- [Task brief]: Only the lines from the one containing "turquoise varuge 480,393" through the one containing "brown leliril 891,361" should be printed, exactly as they appear below, with both ends included.

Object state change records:

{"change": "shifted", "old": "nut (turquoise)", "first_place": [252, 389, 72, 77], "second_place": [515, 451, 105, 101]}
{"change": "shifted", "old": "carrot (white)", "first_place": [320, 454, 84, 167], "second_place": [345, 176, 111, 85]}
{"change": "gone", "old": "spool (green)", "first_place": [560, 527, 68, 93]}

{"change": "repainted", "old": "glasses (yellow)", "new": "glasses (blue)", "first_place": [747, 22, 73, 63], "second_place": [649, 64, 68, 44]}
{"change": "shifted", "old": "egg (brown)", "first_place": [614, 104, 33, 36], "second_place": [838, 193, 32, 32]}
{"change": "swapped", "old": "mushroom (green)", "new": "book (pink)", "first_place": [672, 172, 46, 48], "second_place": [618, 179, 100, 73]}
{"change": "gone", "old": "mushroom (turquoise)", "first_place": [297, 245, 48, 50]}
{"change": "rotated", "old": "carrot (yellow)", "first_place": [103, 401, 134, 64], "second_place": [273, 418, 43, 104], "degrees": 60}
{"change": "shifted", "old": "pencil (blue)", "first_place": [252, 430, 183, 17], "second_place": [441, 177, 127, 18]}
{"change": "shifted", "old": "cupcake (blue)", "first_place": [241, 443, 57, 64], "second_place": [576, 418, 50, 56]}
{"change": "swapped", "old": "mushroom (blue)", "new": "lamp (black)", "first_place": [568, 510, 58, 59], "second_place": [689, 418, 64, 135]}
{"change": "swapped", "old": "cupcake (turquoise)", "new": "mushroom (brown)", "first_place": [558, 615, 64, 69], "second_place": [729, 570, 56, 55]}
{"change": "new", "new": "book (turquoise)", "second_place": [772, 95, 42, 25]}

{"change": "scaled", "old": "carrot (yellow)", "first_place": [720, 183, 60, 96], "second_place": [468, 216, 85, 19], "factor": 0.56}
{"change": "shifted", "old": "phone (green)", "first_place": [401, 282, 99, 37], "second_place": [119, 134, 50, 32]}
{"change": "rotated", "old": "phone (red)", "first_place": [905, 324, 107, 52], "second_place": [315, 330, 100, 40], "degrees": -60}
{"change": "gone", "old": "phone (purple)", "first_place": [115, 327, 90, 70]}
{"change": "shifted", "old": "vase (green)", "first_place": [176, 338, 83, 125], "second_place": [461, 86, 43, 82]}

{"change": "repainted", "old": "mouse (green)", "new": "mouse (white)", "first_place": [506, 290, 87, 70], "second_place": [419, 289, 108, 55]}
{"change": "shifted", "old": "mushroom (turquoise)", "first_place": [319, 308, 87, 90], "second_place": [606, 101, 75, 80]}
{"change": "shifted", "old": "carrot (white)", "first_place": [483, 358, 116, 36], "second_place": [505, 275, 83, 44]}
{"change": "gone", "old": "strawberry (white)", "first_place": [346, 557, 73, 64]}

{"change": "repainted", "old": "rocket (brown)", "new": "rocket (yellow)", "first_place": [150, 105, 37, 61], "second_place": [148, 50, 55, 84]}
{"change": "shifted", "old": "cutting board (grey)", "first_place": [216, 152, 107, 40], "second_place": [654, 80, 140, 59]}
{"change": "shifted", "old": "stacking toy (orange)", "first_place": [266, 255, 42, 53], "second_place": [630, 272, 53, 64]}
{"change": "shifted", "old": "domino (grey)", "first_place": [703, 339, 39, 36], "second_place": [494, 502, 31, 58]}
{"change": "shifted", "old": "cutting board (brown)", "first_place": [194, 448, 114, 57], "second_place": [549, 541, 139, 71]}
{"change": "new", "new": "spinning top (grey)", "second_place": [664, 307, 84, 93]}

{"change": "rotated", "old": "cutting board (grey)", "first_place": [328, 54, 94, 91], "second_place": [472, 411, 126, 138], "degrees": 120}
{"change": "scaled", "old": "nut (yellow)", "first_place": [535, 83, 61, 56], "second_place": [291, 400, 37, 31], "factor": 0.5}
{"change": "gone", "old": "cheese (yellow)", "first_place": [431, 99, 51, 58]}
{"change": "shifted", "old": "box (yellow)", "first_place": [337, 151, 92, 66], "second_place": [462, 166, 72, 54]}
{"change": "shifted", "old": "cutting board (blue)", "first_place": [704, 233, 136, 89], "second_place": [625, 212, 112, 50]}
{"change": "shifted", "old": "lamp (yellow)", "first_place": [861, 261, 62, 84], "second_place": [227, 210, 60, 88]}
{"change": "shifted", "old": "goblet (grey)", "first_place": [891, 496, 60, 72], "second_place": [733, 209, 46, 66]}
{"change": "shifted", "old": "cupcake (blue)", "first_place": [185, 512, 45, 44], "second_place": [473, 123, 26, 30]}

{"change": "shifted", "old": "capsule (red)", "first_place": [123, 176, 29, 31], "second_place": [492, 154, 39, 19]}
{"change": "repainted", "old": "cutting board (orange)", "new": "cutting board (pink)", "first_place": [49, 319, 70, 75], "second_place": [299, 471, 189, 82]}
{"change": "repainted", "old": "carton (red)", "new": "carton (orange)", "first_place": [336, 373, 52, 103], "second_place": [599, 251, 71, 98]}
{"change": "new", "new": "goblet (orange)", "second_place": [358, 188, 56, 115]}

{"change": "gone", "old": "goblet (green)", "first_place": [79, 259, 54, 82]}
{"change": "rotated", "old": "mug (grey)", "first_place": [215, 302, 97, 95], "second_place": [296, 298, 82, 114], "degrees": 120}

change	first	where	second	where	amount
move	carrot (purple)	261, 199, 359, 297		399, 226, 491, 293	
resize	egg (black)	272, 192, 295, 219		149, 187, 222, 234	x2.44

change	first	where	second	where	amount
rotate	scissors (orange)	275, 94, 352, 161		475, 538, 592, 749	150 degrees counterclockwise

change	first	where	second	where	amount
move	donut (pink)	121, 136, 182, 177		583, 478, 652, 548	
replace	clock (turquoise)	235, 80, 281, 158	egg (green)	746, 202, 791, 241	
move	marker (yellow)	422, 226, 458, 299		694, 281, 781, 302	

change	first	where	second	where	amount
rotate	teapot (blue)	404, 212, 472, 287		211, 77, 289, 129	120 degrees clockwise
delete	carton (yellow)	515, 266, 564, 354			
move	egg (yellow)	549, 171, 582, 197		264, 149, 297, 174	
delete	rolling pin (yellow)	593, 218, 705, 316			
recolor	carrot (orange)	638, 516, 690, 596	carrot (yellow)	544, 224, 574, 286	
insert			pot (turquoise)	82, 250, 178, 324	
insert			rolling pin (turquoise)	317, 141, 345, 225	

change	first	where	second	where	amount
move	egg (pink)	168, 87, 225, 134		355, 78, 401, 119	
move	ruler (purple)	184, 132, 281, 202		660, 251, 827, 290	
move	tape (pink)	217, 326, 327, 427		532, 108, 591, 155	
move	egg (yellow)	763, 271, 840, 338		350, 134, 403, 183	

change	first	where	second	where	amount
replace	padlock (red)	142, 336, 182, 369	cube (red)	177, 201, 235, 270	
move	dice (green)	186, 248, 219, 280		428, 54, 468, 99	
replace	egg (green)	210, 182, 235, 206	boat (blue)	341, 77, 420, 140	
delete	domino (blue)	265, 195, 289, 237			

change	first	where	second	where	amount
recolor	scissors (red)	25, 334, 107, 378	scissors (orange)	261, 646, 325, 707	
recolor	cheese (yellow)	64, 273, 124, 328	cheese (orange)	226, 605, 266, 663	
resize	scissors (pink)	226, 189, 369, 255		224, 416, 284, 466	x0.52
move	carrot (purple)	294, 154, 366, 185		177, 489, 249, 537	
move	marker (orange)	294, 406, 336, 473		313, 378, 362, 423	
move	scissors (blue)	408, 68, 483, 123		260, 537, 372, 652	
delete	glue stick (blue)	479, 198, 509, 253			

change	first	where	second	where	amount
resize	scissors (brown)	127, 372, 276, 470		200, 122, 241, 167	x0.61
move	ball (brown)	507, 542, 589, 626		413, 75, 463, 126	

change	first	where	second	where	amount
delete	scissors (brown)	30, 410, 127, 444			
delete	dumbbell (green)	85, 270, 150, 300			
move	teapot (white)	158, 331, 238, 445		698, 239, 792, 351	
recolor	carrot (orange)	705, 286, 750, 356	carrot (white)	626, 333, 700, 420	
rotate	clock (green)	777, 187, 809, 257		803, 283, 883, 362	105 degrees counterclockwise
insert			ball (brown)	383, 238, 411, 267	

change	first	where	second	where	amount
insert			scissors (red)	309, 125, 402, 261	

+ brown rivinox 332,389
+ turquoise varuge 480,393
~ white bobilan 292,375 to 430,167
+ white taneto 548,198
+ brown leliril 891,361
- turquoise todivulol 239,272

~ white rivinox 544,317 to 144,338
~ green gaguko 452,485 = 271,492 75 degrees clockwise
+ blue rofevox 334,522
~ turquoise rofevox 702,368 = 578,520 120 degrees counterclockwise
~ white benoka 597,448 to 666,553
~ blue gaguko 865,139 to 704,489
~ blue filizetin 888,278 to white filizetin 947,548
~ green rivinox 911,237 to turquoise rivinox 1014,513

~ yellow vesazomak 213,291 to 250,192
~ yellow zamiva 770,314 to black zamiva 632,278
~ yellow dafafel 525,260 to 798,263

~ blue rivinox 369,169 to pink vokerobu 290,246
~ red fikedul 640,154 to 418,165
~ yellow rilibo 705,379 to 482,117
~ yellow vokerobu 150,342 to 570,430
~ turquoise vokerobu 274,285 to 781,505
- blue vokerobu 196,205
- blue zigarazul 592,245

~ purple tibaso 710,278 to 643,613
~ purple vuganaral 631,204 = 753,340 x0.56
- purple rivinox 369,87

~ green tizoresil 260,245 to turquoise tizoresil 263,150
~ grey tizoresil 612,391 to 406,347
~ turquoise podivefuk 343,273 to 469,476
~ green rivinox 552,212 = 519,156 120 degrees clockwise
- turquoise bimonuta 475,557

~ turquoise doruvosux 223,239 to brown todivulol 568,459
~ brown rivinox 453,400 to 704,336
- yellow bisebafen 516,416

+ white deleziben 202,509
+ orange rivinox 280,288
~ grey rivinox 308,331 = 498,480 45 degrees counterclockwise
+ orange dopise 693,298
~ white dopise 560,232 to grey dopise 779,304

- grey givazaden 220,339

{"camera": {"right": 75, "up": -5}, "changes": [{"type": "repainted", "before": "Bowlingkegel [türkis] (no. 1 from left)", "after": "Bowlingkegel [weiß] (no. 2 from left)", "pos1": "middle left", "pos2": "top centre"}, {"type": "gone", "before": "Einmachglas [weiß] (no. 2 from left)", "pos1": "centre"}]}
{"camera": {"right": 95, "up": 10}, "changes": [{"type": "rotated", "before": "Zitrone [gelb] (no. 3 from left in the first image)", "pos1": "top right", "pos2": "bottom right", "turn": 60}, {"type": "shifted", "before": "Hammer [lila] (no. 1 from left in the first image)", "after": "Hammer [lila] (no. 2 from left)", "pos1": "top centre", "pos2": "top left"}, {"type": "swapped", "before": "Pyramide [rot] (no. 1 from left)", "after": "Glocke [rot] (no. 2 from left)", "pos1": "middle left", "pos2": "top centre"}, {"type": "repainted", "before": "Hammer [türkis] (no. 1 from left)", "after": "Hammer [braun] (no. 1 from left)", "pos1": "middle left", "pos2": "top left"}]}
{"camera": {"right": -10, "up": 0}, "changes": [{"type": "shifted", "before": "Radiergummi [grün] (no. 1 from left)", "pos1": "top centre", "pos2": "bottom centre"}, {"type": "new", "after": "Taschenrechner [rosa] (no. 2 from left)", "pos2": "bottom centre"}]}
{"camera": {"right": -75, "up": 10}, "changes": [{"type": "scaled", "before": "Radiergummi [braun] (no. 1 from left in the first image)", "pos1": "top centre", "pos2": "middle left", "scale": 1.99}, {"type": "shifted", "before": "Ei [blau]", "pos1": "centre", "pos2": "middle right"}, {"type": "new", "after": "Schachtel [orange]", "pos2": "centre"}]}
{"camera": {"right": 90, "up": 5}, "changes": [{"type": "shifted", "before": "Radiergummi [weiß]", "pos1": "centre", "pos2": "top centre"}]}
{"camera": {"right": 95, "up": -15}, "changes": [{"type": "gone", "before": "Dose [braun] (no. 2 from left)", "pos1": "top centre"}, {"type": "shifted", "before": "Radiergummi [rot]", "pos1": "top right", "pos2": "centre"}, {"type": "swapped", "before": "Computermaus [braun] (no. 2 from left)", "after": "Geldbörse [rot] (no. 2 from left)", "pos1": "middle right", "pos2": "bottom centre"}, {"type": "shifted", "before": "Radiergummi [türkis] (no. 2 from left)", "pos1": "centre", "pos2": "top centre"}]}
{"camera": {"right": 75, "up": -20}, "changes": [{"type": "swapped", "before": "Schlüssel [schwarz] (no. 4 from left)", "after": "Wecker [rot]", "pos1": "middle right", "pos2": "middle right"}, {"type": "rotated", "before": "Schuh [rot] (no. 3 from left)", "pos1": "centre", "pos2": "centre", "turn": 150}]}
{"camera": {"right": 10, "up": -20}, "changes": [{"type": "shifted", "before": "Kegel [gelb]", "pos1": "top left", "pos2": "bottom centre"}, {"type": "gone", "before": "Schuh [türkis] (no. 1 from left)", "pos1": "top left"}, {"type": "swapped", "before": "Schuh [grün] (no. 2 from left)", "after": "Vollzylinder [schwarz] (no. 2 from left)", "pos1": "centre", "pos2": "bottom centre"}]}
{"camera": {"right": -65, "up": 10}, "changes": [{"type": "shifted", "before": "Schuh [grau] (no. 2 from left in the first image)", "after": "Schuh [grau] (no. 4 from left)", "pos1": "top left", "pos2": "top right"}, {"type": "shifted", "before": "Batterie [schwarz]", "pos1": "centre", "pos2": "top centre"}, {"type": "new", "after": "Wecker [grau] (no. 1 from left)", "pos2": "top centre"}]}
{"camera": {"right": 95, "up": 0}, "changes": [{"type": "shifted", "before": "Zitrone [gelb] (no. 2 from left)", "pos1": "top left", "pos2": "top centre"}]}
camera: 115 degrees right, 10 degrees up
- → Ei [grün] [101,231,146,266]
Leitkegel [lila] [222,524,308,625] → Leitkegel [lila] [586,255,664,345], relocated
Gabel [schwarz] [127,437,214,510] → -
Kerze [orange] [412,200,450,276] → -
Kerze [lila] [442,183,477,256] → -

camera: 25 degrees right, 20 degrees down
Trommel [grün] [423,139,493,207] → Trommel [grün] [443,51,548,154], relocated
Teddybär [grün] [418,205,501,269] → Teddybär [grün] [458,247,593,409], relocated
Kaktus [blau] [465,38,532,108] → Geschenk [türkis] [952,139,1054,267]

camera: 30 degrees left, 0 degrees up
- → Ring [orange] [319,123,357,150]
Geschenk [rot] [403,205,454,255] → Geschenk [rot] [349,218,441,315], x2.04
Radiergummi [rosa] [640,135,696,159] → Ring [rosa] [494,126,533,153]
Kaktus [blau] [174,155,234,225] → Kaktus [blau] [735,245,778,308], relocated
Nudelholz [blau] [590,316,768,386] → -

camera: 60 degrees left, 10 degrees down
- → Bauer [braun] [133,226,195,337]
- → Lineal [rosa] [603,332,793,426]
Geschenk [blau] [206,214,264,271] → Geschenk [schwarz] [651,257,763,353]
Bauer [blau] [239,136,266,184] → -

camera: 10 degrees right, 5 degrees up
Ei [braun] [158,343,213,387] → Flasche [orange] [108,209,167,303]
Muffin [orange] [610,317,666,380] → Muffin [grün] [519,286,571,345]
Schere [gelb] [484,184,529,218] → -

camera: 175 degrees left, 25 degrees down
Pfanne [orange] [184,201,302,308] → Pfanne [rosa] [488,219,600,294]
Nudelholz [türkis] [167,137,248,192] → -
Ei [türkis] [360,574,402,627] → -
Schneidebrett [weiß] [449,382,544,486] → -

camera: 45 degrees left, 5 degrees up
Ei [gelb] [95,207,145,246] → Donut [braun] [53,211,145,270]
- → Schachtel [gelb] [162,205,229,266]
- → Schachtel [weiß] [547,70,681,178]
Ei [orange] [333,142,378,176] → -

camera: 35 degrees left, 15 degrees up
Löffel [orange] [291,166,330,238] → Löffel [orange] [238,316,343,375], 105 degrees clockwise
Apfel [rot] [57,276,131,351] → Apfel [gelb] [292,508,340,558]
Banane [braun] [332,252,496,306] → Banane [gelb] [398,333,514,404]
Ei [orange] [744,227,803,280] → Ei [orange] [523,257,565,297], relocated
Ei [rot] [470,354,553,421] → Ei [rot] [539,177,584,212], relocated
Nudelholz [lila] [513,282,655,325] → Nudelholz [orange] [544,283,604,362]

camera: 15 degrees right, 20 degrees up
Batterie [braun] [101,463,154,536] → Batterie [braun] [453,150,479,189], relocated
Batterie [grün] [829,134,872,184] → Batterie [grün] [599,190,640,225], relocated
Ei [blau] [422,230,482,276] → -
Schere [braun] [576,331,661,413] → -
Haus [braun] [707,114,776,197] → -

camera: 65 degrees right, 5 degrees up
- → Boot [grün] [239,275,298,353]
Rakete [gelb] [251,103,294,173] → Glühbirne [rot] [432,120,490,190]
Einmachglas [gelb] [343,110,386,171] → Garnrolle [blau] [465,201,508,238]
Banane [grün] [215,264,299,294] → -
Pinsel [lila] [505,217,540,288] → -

- [Solution to this exercise]:
+ turquoise varuge 480,393
~ white bobilan 292,375 to 430,167
+ white taneto 548,198
+ brown leliril 891,361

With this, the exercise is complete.